• **WHAT TO PRODUCE**:
The data below needs to be returned exactly, line for line.

SUPPLIED INFORMATION: Begin

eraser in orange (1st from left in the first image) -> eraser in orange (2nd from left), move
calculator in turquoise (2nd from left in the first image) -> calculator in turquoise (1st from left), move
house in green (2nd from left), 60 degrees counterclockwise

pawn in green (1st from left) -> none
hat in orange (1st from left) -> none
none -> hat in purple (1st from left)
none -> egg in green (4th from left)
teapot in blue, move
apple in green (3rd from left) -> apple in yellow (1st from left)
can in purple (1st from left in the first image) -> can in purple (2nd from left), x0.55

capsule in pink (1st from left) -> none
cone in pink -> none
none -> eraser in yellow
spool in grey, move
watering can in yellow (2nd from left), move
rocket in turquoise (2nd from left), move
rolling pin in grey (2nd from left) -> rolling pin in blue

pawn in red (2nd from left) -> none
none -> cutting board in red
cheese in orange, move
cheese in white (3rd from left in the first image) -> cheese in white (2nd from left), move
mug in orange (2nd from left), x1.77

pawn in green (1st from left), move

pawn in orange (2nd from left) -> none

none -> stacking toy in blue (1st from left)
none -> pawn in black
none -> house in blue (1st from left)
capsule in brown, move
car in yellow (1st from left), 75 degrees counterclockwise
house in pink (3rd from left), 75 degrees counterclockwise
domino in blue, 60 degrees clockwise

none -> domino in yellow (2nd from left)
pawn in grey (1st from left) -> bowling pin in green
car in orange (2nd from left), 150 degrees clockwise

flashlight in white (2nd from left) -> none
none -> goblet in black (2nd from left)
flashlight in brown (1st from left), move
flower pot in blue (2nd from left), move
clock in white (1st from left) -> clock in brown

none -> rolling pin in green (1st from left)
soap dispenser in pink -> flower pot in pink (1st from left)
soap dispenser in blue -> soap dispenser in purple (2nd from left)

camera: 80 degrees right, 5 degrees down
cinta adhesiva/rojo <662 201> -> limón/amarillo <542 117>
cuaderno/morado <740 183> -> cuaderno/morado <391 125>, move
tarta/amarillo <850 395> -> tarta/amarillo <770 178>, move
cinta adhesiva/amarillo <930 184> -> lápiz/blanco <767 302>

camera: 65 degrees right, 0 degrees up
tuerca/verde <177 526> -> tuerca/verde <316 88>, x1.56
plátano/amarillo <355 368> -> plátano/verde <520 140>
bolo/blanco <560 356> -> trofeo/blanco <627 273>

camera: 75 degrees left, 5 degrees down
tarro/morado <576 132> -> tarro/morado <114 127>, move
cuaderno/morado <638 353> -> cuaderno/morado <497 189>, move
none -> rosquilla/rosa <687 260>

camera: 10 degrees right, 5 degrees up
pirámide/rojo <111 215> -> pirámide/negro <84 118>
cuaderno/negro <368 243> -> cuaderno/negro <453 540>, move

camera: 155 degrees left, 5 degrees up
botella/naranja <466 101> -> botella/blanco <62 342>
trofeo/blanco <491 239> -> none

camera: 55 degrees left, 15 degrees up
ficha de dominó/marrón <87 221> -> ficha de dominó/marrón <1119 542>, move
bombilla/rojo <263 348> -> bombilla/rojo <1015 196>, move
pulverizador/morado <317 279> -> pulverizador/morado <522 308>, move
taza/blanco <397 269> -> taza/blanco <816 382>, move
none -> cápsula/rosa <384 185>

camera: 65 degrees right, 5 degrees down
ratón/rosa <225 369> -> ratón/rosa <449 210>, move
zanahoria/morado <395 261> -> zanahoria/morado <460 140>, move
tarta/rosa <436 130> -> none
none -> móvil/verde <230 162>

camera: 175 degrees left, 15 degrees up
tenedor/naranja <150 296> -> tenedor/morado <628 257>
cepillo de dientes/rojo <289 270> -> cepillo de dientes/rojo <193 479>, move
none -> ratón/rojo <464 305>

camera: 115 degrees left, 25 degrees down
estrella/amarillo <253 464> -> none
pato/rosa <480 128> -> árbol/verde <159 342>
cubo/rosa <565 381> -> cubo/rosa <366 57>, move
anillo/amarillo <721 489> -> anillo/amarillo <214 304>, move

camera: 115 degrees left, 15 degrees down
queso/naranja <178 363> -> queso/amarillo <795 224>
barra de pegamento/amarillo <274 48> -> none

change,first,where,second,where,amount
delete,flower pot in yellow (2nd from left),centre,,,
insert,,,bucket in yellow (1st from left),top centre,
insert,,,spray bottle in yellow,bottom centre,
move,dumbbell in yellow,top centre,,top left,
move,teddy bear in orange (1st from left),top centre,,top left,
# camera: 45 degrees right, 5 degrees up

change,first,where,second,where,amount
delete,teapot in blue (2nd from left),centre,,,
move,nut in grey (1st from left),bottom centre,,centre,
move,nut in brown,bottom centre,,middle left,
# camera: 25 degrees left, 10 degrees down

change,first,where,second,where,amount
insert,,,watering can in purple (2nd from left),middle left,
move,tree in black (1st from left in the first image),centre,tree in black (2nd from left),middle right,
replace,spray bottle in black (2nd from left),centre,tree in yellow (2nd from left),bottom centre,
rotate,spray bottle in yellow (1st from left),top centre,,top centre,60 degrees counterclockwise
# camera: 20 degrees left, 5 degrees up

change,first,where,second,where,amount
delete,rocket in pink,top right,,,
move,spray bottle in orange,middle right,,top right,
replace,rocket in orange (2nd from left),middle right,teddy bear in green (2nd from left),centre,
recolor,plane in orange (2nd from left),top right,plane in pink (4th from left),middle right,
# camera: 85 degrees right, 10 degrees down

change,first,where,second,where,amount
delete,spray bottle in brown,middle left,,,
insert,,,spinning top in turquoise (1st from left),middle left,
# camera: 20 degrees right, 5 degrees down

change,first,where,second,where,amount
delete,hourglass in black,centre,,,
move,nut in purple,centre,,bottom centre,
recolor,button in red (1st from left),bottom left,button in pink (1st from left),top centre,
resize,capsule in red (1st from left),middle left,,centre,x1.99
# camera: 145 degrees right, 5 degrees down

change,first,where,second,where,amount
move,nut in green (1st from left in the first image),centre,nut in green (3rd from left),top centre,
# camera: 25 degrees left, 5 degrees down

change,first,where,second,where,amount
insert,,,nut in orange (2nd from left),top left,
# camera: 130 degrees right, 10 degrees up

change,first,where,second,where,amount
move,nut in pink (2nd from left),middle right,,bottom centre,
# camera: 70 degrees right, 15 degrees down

SUPPLIED INFORMATION: End

• **OUTPUT FOR THIS TASK**:
eraser in orange (1st from left in the first image) -> eraser in orange (2nd from left), move
calculator in turquoise (2nd from left in the first image) -> calculator in turquoise (1st from left), move
house in green (2nd from left), 60 degrees counterclockwise

pawn in green (1st from left) -> none
hat in orange (1st from left) -> none
none -> hat in purple (1st from left)
none -> egg in green (4th from left)
teapot in blue, move
apple in green (3rd from left) -> apple in yellow (1st from left)
can in purple (1st from left in the first image) -> can in purple (2nd from left), x0.55

capsule in pink (1st from left) -> none
cone in pink -> none
none -> eraser in yellow
spool in grey, move
watering can in yellow (2nd from left), move
rocket in turquoise (2nd from left), move
rolling pin in grey (2nd from left) -> rolling pin in blue

pawn in red (2nd from left) -> none
none -> cutting board in red
cheese in orange, move
cheese in white (3rd from left in the first image) -> cheese in white (2nd from left), move
mug in orange (2nd from left), x1.77

pawn in green (1st from left), move

pawn in orange (2nd from left) -> none

none -> stacking toy in blue (1st from left)
none -> pawn in black
none -> house in blue (1st from left)
capsule in brown, move
car in yellow (1st from left), 75 degrees counterclockwise
house in pink (3rd from left), 75 degrees counterclockwise
domino in blue, 60 degrees clockwise

none -> domino in yellow (2nd from left)
pawn in grey (1st from left) -> bowling pin in green
car in orange (2nd from left), 150 degrees clockwise

flashlight in white (2nd from left) -> none
none -> goblet in black (2nd from left)
flashlight in brown (1st from left), move
flower pot in blue (2nd from left), move
clock in white (1st from left) -> clock in brown

none -> rolling pin in green (1st from left)
soap dispenser in pink -> flower pot in pink (1st from left)
soap dispenser in blue -> soap dispenser in purple (2nd from left)

camera: 80 degrees right, 5 degrees down
cinta adhesiva/rojo <662 201> -> limón/amarillo <542 117>
cuaderno/morado <740 183> -> cuaderno/morado <391 125>, move
tarta/amarillo <850 395> -> tarta/amarillo <770 178>, move
cinta adhesiva/amarillo <930 184> -> lápiz/blanco <767 302>

camera: 65 degrees right, 0 degrees up
tuerca/verde <177 526> -> tuerca/verde <316 88>, x1.56
plátano/amarillo <355 368> -> plátano/verde <520 140>
bolo/blanco <560 356> -> trofeo/blanco <627 273>

camera: 75 degrees left, 5 degrees down
tarro/morado <576 132> -> tarro/morado <114 127>, move
cuaderno/morado <638 353> -> cuaderno/morado <497 189>, move
none -> rosquilla/rosa <687 260>

camera: 10 degrees right, 5 degrees up
pirámide/rojo <111 215> -> pirámide/negro <84 118>
cuaderno/negro <368 243> -> cuaderno/negro <453 540>, move

camera: 155 degrees left, 5 degrees up
botella/naranja <466 101> -> botella/blanco <62 342>
trofeo/blanco <491 239> -> none

camera: 55 degrees left, 15 degrees up
ficha de dominó/marrón <87 221> -> ficha de dominó/marrón <1119 542>, move
bombilla/rojo <263 348> -> bombilla/rojo <1015 196>, move
pulverizador/morado <317 279> -> pulverizador/morado <522 308>, move
taza/blanco <397 269> -> taza/blanco <816 382>, move
none -> cápsula/rosa <384 185>

camera: 65 degrees right, 5 degrees down
ratón/rosa <225 369> -> ratón/rosa <449 210>, move
zanahoria/morado <395 261> -> zanahoria/morado <460 140>, move
tarta/rosa <436 130> -> none
none -> móvil/verde <230 162>

camera: 175 degrees left, 15 degrees up
tenedor/naranja <150 296> -> tenedor/morado <628 257>
cepillo de dientes/rojo <289 270> -> cepillo de dientes/rojo <193 479>, move
none -> ratón/rojo <464 305>

camera: 115 degrees left, 25 degrees down
estrella/amarillo <253 464> -> none
pato/rosa <480 128> -> árbol/verde <159 342>
cubo/rosa <565 381> -> cubo/rosa <366 57>, move
anillo/amarillo <721 489> -> anillo/amarillo <214 304>, move

camera: 115 degrees left, 15 degrees down
queso/naranja <178 363> -> queso/amarillo <795 224>
barra de pegamento/amarillo <274 48> -> none

change,first,where,second,where,amount
delete,flower pot in yellow (2nd from left),centre,,,
insert,,,bucket in yellow (1st from left),top centre,
insert,,,spray bottle in yellow,bottom centre,
move,dumbbell in yellow,top centre,,top left,
move,teddy bear in orange (1st from left),top centre,,top left,
# camera: 45 degrees right, 5 degrees up

change,first,where,second,where,amount
delete,teapot in blue (2nd from left),centre,,,
move,nut in grey (1st from left),bottom centre,,centre,
move,nut in brown,bottom centre,,middle left,
# camera: 25 degrees left, 10 degrees down

change,first,where,second,where,amount
insert,,,watering can in purple (2nd from left),middle left,
move,tree in black (1st from left in the first image),centre,tree in black (2nd from left),middle right,
replace,spray bottle in black (2nd from left),centre,tree in yellow (2nd from left),bottom centre,
rotate,spray bottle in yellow (1st from left),top centre,,top centre,60 degrees counterclockwise
# camera: 20 degrees left, 5 degrees up

change,first,where,second,where,amount
delete,rocket in pink,top right,,,
move,spray bottle in orange,middle right,,top right,
replace,rocket in orange (2nd from left),middle right,teddy bear in green (2nd from left),centre,
recolor,plane in orange (2nd from left),top right,plane in pink (4th from left),middle right,
# camera: 85 degrees right, 10 degrees down

change,first,where,second,where,amount
delete,spray bottle in brown,middle left,,,
insert,,,spinning top in turquoise (1st from left),middle left,
# camera: 20 degrees right, 5 degrees down

change,first,where,second,where,amount
delete,hourglass in black,centre,,,
move,nut in purple,centre,,bottom centre,
recolor,button in red (1st from left),bottom left,button in pink (1st from left),top centre,
resize,capsule in red (1st from left),middle left,,centre,x1.99
# camera: 145 degrees right, 5 degrees down

change,first,where,second,where,amount
move,nut in green (1st from left in the first image),centre,nut in green (3rd from left),top centre,
# camera: 25 degrees left, 5 degrees down

change,first,where,second,where,amount
insert,,,nut in orange (2nd from left),top left,
# camera: 130 degrees right, 10 degrees up

change,first,where,second,where,amount
move,nut in pink (2nd from left),middle right,,bottom centre,
# camera: 70 degrees right, 15 degrees down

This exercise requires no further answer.